■ DATASET ROWS:
━━━━━━━━━━
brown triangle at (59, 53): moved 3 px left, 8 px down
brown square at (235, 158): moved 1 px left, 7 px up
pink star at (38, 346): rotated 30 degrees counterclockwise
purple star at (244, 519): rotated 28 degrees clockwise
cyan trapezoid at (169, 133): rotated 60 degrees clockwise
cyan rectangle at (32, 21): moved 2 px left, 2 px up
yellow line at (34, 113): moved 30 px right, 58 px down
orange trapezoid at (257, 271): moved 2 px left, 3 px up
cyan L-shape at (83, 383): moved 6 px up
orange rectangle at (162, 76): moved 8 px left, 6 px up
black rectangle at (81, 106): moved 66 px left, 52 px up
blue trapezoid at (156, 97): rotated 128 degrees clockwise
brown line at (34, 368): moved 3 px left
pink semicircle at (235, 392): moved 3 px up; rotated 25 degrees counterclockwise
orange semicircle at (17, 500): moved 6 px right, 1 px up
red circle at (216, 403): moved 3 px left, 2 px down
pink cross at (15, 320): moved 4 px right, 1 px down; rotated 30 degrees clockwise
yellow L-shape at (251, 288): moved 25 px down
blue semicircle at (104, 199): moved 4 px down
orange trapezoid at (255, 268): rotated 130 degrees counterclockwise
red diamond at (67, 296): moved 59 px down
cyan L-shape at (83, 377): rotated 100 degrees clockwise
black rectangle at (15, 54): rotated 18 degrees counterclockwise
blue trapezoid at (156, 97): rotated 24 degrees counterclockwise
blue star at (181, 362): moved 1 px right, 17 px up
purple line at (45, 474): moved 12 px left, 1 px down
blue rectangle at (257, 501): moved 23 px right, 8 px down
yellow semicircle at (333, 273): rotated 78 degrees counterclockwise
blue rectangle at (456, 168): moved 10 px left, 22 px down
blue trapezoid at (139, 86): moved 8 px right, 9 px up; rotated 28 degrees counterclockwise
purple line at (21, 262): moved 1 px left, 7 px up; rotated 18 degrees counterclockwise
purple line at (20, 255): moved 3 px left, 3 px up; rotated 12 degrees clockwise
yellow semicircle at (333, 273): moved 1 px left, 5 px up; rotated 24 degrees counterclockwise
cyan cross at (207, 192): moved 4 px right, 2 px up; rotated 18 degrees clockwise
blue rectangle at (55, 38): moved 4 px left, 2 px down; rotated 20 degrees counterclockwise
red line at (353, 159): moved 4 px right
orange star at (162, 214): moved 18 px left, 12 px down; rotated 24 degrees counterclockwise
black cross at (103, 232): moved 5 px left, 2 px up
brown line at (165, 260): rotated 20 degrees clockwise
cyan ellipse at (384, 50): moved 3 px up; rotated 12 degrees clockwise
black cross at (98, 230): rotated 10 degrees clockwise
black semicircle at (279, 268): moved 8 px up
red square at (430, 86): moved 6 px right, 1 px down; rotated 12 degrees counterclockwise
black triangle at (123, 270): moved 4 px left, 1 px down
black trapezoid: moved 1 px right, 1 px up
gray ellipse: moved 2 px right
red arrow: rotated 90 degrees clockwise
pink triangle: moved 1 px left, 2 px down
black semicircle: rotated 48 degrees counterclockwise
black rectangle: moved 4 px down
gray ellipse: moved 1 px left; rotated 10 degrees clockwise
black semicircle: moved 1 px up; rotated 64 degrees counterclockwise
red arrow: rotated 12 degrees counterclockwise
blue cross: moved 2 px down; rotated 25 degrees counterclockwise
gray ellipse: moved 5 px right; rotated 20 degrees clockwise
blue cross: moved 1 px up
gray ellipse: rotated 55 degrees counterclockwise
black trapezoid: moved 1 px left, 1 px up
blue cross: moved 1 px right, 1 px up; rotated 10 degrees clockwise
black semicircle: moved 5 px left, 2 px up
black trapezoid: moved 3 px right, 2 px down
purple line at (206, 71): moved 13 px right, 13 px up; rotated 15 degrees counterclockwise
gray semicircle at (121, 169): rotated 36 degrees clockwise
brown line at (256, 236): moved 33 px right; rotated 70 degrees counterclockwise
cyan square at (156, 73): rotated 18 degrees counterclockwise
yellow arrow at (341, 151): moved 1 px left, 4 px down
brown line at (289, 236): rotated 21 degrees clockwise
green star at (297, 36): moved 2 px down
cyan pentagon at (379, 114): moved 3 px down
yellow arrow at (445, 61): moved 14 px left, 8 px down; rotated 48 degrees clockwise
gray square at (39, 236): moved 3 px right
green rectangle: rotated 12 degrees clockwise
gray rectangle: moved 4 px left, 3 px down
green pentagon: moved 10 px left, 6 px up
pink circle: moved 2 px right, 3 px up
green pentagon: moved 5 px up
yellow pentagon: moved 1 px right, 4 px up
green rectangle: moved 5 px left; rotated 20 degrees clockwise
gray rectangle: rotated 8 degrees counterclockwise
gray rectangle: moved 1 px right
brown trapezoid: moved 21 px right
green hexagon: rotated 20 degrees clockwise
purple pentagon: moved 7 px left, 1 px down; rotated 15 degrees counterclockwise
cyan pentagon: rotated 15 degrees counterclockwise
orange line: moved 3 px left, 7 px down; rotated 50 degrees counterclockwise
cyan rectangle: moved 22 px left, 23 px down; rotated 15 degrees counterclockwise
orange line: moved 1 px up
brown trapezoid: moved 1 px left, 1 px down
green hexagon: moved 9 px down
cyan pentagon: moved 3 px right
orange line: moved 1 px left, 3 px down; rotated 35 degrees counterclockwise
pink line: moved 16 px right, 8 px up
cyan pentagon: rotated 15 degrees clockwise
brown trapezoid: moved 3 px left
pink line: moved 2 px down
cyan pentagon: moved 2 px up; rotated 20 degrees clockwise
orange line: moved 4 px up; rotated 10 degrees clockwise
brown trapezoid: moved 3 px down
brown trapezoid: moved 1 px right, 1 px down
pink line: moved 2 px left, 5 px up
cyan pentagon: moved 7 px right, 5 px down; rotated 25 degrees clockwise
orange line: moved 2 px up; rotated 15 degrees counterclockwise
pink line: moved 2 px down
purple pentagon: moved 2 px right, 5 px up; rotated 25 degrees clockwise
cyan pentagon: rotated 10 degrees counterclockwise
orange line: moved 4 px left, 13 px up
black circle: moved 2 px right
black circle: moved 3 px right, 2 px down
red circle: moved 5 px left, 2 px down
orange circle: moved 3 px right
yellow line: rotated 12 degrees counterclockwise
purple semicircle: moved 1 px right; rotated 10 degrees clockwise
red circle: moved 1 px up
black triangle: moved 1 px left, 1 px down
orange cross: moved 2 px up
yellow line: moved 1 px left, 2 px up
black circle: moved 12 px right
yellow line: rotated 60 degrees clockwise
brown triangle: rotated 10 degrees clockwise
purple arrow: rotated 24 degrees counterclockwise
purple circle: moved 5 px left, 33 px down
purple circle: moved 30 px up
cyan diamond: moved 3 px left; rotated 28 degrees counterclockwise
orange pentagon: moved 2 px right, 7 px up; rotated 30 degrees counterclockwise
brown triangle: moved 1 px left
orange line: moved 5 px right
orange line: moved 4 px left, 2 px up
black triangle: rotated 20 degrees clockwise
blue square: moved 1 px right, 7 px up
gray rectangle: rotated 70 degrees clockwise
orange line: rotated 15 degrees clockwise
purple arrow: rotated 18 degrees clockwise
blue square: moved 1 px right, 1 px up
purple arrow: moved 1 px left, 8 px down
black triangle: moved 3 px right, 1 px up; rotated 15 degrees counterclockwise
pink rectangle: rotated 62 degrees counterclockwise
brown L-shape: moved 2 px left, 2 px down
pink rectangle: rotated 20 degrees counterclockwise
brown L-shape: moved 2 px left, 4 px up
━━━━━━━━━━
Reproduce verbatim every row from the start of the rows through the line that contains "black rectangle at (81, 106): moved", including both ends.

■ OUTPUT FOR THIS TASK:
brown triangle at (59, 53): moved 3 px left, 8 px down
brown square at (235, 158): moved 1 px left, 7 px up
pink star at (38, 346): rotated 30 degrees counterclockwise
purple star at (244, 519): rotated 28 degrees clockwise
cyan trapezoid at (169, 133): rotated 60 degrees clockwise
cyan rectangle at (32, 21): moved 2 px left, 2 px up
yellow line at (34, 113): moved 30 px right, 58 px down
orange trapezoid at (257, 271): moved 2 px left, 3 px up
cyan L-shape at (83, 383): moved 6 px up
orange rectangle at (162, 76): moved 8 px left, 6 px up
black rectangle at (81, 106): moved 66 px left, 52 px up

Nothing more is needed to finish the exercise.